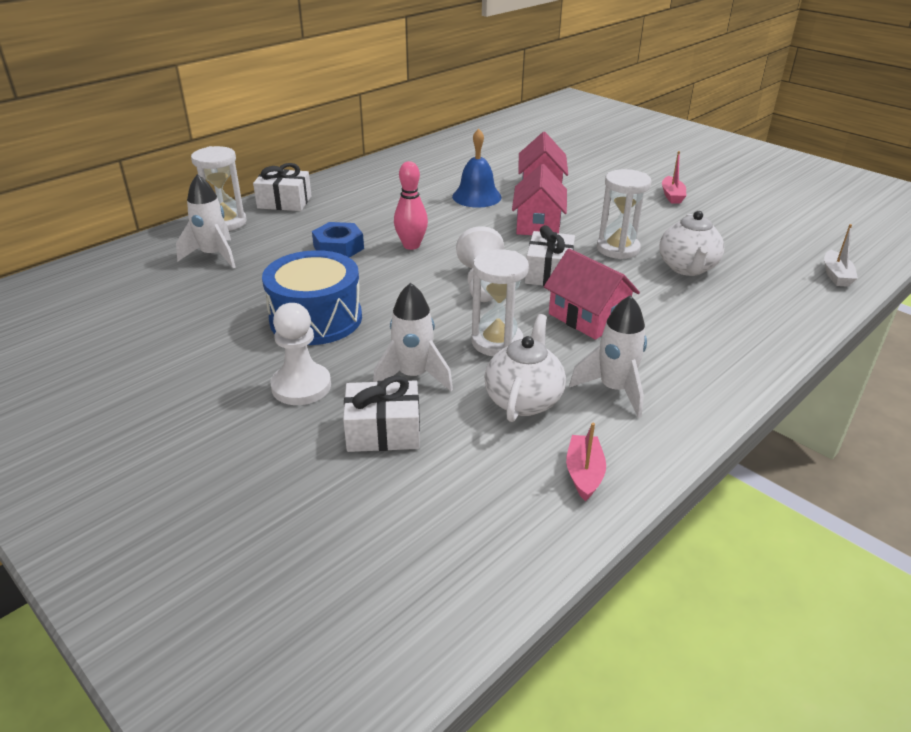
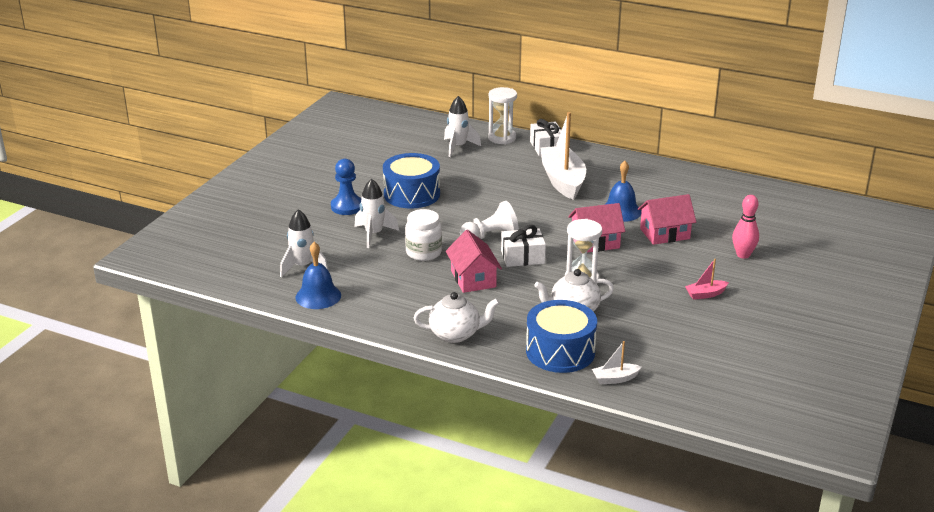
camera: 70 degrees right, 5 degrees down
(301, 386) = (347, 207): white pawn -> blue pawn
(338, 247) = (499, 180): blue nut -> none
(378, 211) = (562, 181): none -> white boat
(383, 431) = (323, 236): white gift -> none
(411, 245) = (521, 203): pink bowling pin -> pink bowling pin (743, 255)
(497, 342) = (423, 253): white hourglass -> white jar
(523, 400) = (371, 270): white teapot -> white teapot (456, 334)
(584, 474) = (318, 296): pink boat -> blue bell
(587, 317) = (473, 279): pink house -> pink house turned 45 degrees counterclockwise
(614, 390) = (397, 297): white rocket -> white rocket (303, 267)
(777, 295) = (560, 351): none -> blue drum

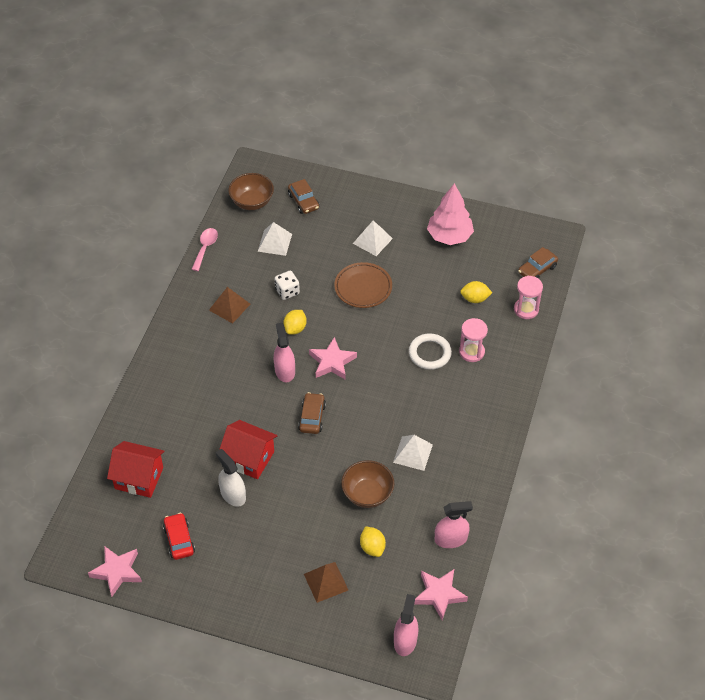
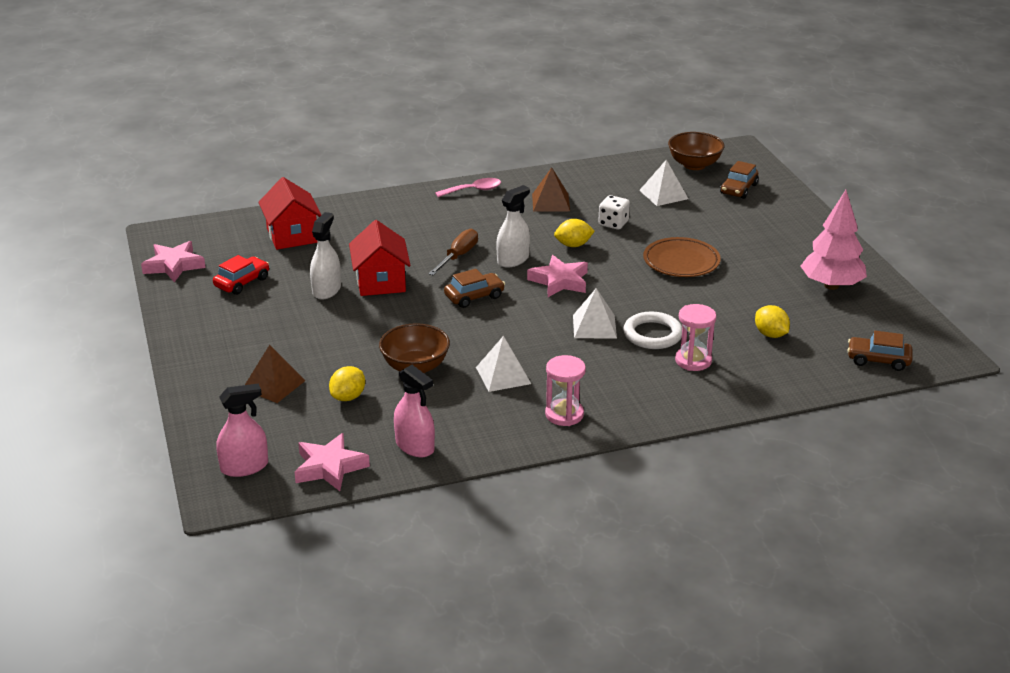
camera: 55 degrees right, 20 degrees down
(205, 248) = (603, 165): pink spoon -> pink spoon (473, 190)
(254, 398) = (458, 256): none -> brown screwdriver
(284, 371) = (513, 259): pink spray bottle -> white spray bottle
(372, 240) = (751, 244): white pyramid -> white pyramid (594, 326)
(526, 309) = (808, 374): pink hourglass -> pink hourglass (564, 414)

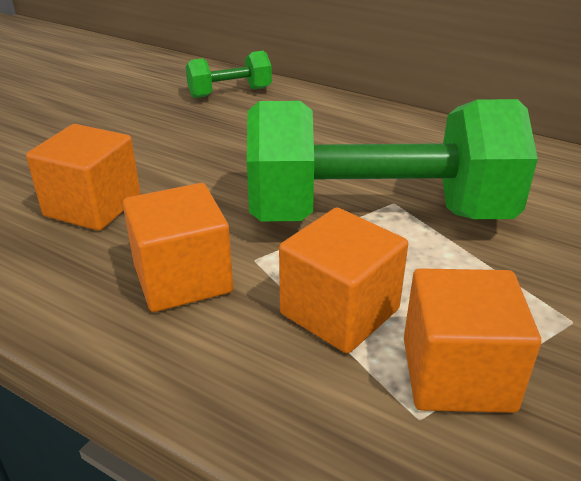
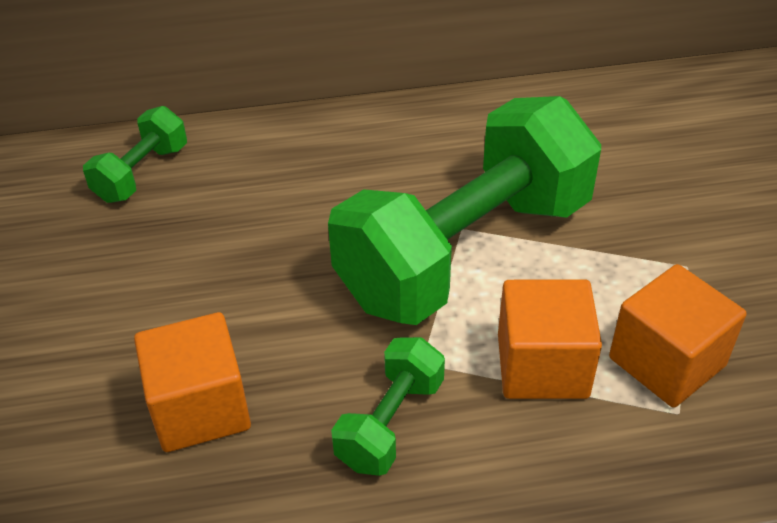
camera: 40 degrees left, 10 degrees up
(182, 278) = (390, 423): orange cube -> green dumbbell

• • • • •

Retype word for word the span of lines above that begins with the line containing "(301, 386) = (347, 207): white" and ends with the last line of the records; skip all pictures.

(301, 386) = (347, 207): white pawn -> blue pawn
(338, 247) = (499, 180): blue nut -> none
(378, 211) = (562, 181): none -> white boat
(383, 431) = (323, 236): white gift -> none
(411, 245) = (521, 203): pink bowling pin -> pink bowling pin (743, 255)
(497, 342) = (423, 253): white hourglass -> white jar
(523, 400) = (371, 270): white teapot -> white teapot (456, 334)
(584, 474) = (318, 296): pink boat -> blue bell
(587, 317) = (473, 279): pink house -> pink house turned 45 degrees counterclockwise
(614, 390) = (397, 297): white rocket -> white rocket (303, 267)
(777, 295) = (560, 351): none -> blue drum

camera: 55 degrees right, 20 degrees down
(205, 248) = (603, 165): pink spoon -> pink spoon (473, 190)
(254, 398) = (458, 256): none -> brown screwdriver
(284, 371) = (513, 259): pink spray bottle -> white spray bottle
(372, 240) = (751, 244): white pyramid -> white pyramid (594, 326)
(526, 309) = (808, 374): pink hourglass -> pink hourglass (564, 414)

camera: 40 degrees left, 10 degrees up
(182, 278) = (390, 423): orange cube -> green dumbbell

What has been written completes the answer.